## Aim of the task
From the first line below to the last, reproduce the material exactly and leave out the images.
*** Opening of Collected data ***
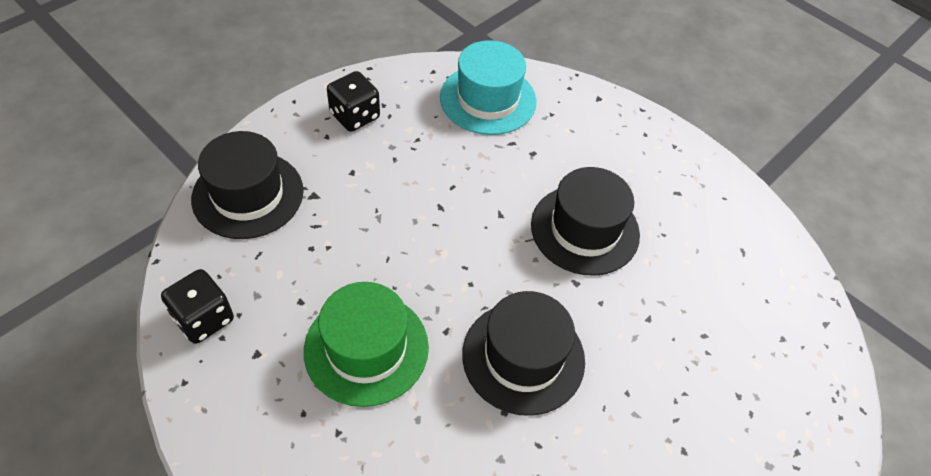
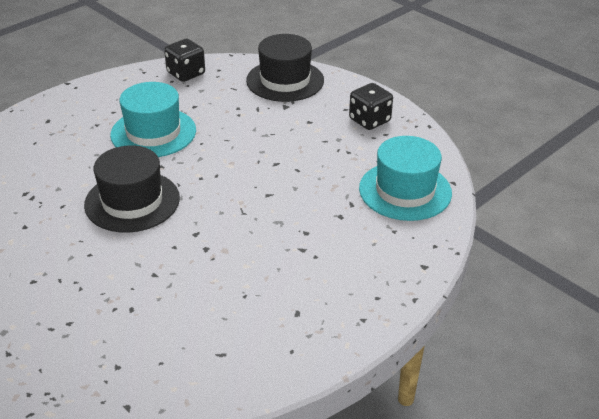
camera: 95 degrees right, 15 degrees down
(366, 348) = (153, 132): green hat -> turquoise hat
(585, 229) = (251, 243): black hat -> none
*** Close of Collected data ***
## Your response
camera: 95 degrees right, 15 degrees down
(366, 348) = (153, 132): green hat -> turquoise hat
(585, 229) = (251, 243): black hat -> none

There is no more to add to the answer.